Your instructions:
Produce again, without any change, the lines running from the one with "(300, 410) = (293, 337): none -> grey star" through the final line of the data below, and only those.

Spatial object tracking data
==========

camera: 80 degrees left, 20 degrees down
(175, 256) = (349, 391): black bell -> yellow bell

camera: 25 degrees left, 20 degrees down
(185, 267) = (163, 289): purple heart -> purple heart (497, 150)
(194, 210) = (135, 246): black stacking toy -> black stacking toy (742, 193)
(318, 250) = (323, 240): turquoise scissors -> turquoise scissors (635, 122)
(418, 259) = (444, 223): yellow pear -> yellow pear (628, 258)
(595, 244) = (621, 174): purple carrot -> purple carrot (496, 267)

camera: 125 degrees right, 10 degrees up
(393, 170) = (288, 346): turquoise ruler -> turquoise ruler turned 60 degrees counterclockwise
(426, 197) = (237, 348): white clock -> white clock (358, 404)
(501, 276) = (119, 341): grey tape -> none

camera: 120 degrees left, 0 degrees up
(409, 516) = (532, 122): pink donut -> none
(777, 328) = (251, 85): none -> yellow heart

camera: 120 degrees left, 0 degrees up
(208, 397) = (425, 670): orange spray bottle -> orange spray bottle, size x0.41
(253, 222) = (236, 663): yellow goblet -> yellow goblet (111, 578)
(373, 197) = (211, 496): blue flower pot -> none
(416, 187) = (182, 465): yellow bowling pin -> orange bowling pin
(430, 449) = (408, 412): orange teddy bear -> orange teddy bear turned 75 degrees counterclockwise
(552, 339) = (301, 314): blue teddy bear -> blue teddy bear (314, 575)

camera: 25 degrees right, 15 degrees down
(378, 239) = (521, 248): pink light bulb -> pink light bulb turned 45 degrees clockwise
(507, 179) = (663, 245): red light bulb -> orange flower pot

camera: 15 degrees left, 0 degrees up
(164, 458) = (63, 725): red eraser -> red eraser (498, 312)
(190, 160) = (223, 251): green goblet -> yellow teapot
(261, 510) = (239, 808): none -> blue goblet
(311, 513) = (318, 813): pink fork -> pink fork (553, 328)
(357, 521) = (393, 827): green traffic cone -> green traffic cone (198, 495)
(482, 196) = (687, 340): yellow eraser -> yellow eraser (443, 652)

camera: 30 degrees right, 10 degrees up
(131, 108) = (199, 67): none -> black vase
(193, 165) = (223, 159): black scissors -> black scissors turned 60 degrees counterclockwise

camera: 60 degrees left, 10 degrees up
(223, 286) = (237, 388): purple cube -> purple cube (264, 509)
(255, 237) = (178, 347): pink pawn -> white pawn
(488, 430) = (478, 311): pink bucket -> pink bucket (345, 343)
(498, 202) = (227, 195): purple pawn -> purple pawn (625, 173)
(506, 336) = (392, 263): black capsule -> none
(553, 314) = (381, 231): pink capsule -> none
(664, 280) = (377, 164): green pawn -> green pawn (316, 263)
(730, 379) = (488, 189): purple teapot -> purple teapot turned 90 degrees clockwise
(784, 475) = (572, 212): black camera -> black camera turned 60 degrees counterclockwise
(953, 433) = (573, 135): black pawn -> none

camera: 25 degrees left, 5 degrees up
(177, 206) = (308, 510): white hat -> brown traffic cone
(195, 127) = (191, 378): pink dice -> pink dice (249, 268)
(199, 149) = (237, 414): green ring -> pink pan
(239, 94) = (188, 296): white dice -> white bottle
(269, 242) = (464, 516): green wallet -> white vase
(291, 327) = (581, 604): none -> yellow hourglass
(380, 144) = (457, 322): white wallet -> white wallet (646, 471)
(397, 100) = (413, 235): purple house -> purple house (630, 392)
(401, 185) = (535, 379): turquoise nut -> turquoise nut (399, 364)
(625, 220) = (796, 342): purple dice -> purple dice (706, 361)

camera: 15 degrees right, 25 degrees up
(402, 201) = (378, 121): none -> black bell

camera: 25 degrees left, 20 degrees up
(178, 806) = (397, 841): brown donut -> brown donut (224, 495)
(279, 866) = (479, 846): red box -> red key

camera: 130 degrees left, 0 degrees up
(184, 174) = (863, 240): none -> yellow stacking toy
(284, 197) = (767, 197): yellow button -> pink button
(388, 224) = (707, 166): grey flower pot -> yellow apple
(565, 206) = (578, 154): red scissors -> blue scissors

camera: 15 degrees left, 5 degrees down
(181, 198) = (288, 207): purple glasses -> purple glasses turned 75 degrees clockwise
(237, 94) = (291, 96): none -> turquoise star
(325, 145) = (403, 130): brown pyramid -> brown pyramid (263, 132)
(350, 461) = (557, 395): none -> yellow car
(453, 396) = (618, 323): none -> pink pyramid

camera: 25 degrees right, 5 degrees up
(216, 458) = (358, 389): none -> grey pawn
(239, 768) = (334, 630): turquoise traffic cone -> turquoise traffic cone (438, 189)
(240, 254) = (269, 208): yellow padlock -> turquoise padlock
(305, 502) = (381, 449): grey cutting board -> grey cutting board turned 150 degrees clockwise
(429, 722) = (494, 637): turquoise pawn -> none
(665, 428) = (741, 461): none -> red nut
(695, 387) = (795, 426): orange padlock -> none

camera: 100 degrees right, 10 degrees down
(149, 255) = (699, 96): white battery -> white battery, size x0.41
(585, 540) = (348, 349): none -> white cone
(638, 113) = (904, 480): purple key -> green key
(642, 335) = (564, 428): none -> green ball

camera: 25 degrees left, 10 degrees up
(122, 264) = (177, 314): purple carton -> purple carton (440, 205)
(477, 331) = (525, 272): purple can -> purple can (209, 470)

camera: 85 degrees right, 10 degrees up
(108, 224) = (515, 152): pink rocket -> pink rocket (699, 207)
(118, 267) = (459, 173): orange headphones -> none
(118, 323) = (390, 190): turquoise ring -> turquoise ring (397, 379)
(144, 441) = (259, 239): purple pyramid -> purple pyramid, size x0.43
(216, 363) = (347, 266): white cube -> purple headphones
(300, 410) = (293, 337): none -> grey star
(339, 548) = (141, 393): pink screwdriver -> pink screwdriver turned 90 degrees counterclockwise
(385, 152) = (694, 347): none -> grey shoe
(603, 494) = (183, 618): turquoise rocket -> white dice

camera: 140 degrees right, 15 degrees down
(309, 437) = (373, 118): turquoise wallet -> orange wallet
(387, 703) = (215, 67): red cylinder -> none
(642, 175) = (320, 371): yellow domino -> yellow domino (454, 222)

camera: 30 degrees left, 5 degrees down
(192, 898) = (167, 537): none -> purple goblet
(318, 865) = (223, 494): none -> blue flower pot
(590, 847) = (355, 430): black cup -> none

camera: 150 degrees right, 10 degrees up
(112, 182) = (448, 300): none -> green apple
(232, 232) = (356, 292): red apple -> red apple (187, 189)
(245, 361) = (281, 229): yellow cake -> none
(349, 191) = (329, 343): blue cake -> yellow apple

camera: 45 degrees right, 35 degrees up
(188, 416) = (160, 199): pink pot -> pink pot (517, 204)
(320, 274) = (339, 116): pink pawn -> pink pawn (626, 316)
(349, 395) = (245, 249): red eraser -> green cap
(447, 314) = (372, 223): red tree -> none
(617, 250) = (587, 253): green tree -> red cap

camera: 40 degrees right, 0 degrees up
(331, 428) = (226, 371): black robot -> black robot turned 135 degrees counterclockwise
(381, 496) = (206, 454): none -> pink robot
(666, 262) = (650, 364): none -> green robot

==========

Your response:
(300, 410) = (293, 337): none -> grey star
(339, 548) = (141, 393): pink screwdriver -> pink screwdriver turned 90 degrees counterclockwise
(385, 152) = (694, 347): none -> grey shoe
(603, 494) = (183, 618): turquoise rocket -> white dice

camera: 140 degrees right, 15 degrees down
(309, 437) = (373, 118): turquoise wallet -> orange wallet
(387, 703) = (215, 67): red cylinder -> none
(642, 175) = (320, 371): yellow domino -> yellow domino (454, 222)

camera: 30 degrees left, 5 degrees down
(192, 898) = (167, 537): none -> purple goblet
(318, 865) = (223, 494): none -> blue flower pot
(590, 847) = (355, 430): black cup -> none

camera: 150 degrees right, 10 degrees up
(112, 182) = (448, 300): none -> green apple
(232, 232) = (356, 292): red apple -> red apple (187, 189)
(245, 361) = (281, 229): yellow cake -> none
(349, 191) = (329, 343): blue cake -> yellow apple

camera: 45 degrees right, 35 degrees up
(188, 416) = (160, 199): pink pot -> pink pot (517, 204)
(320, 274) = (339, 116): pink pawn -> pink pawn (626, 316)
(349, 395) = (245, 249): red eraser -> green cap
(447, 314) = (372, 223): red tree -> none
(617, 250) = (587, 253): green tree -> red cap

camera: 40 degrees right, 0 degrees up
(331, 428) = (226, 371): black robot -> black robot turned 135 degrees counterclockwise
(381, 496) = (206, 454): none -> pink robot
(666, 262) = (650, 364): none -> green robot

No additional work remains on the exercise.